[Opening Entries shown section]
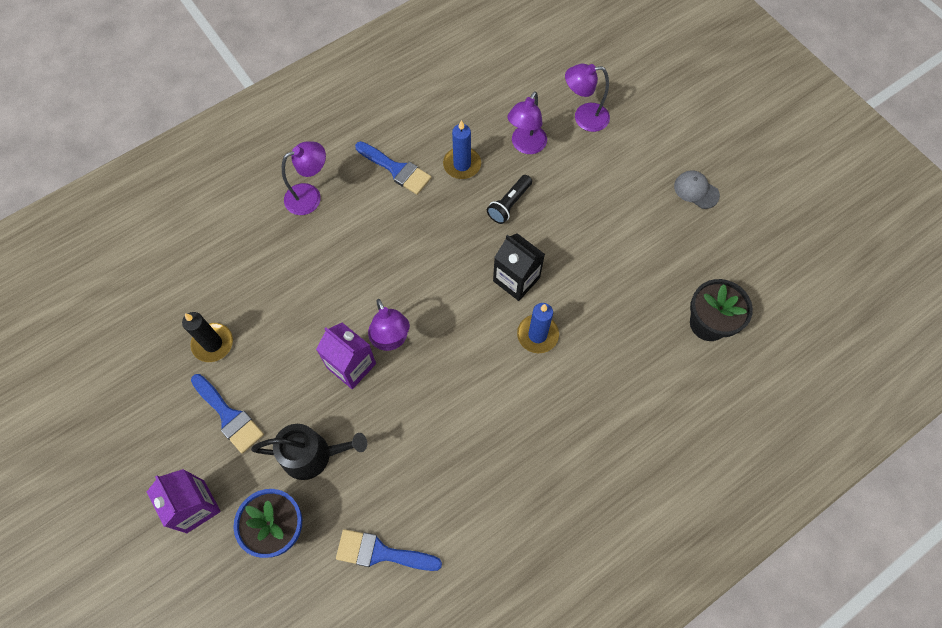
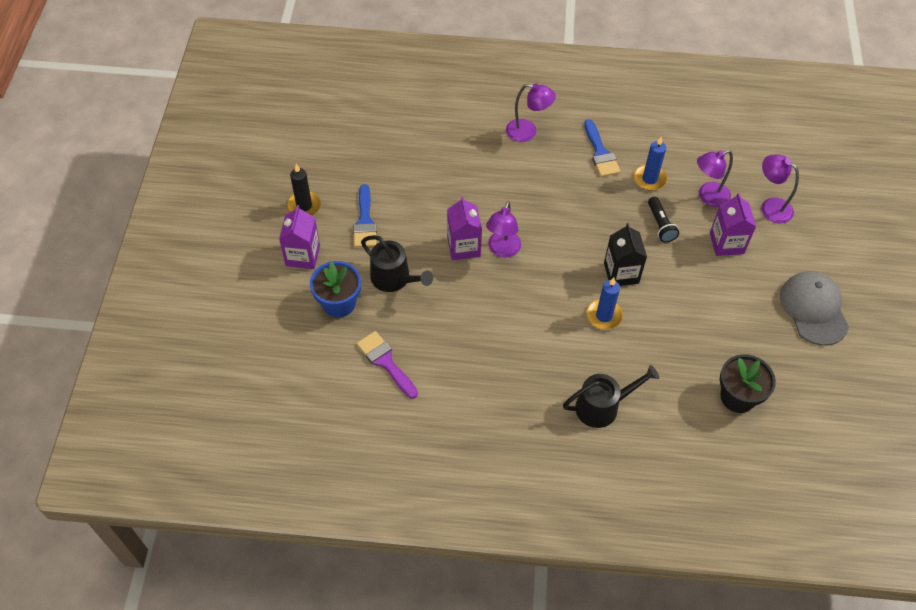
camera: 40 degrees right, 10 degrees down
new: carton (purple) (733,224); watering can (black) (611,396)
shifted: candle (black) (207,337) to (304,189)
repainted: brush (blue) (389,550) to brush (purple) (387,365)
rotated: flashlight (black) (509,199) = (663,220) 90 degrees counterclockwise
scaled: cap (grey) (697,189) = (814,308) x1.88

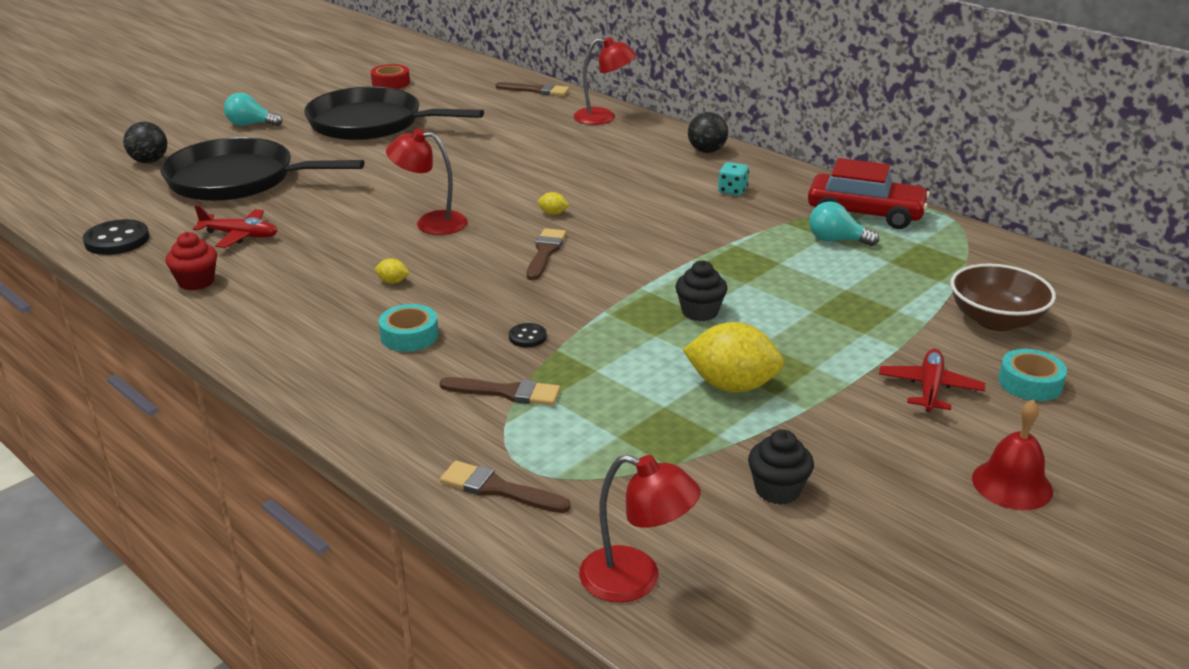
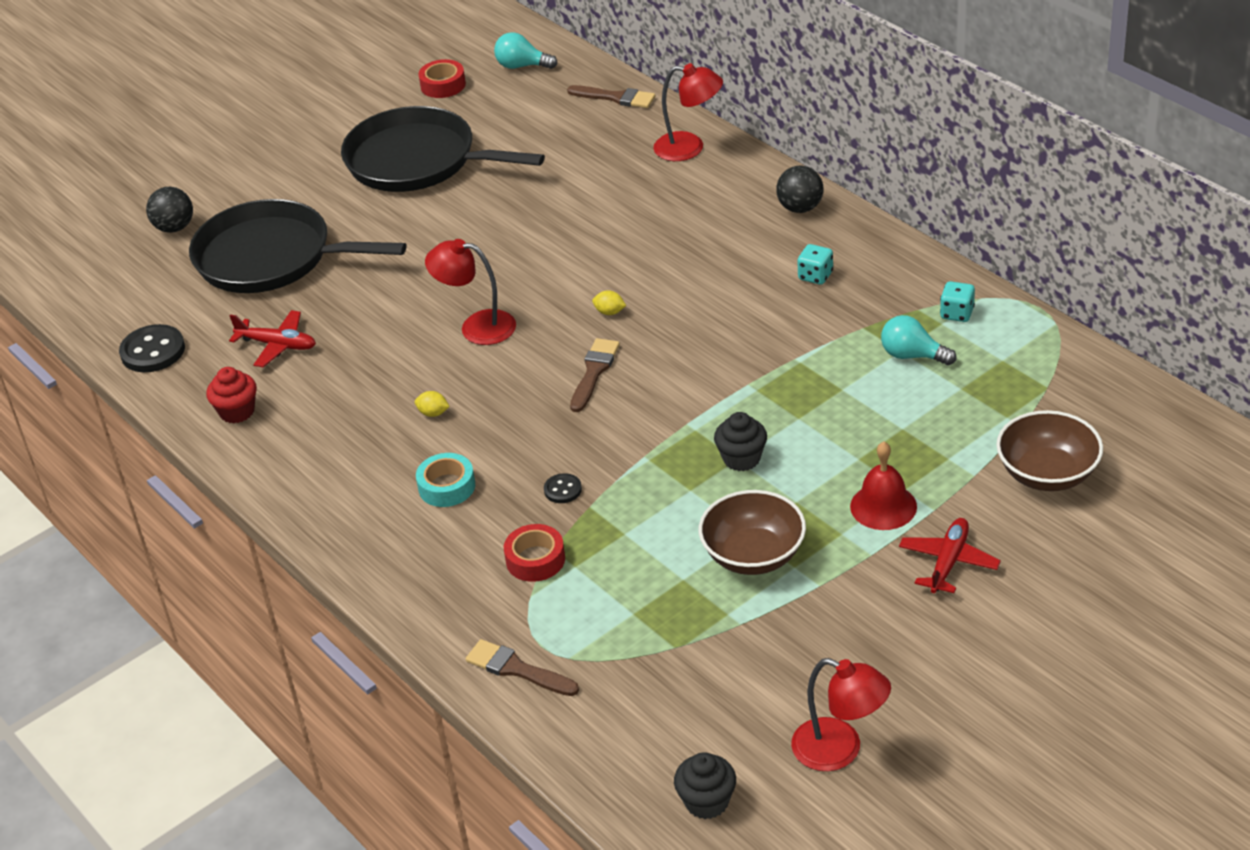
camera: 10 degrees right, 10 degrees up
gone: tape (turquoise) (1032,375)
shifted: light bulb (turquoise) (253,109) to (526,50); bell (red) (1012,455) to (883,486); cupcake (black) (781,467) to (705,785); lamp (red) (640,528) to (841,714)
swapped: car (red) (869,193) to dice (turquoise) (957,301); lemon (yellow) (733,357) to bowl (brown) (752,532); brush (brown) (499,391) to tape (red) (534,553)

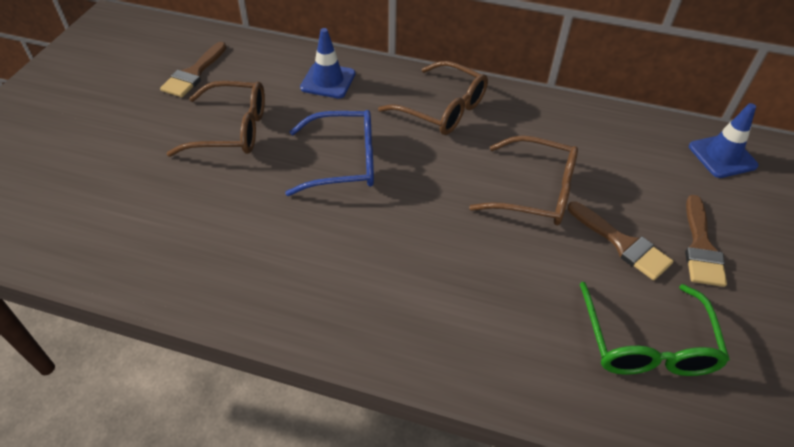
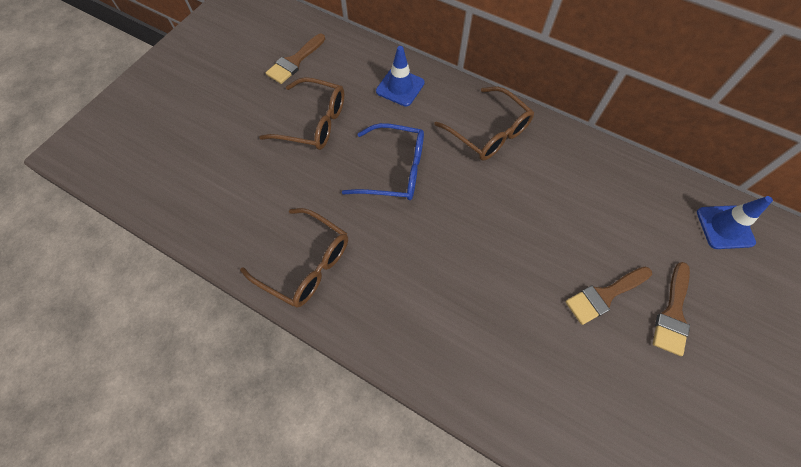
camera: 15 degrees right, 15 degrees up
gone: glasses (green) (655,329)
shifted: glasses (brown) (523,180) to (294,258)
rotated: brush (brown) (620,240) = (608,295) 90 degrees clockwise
[Closing Entries shown section]
_Exercise_. Drop the images and repeat the data exactly.

_Task solution_.
camera: 40 degrees right, 10 degrees down
new: carton (purple) (733,224); watering can (black) (611,396)
shifted: candle (black) (207,337) to (304,189)
repainted: brush (blue) (389,550) to brush (purple) (387,365)
rotated: flashlight (black) (509,199) = (663,220) 90 degrees counterclockwise
scaled: cap (grey) (697,189) = (814,308) x1.88

camera: 10 degrees right, 10 degrees up
gone: tape (turquoise) (1032,375)
shifted: light bulb (turquoise) (253,109) to (526,50); bell (red) (1012,455) to (883,486); cupcake (black) (781,467) to (705,785); lamp (red) (640,528) to (841,714)
swapped: car (red) (869,193) to dice (turquoise) (957,301); lemon (yellow) (733,357) to bowl (brown) (752,532); brush (brown) (499,391) to tape (red) (534,553)

camera: 15 degrees right, 15 degrees up
gone: glasses (green) (655,329)
shifted: glasses (brown) (523,180) to (294,258)
rotated: brush (brown) (620,240) = (608,295) 90 degrees clockwise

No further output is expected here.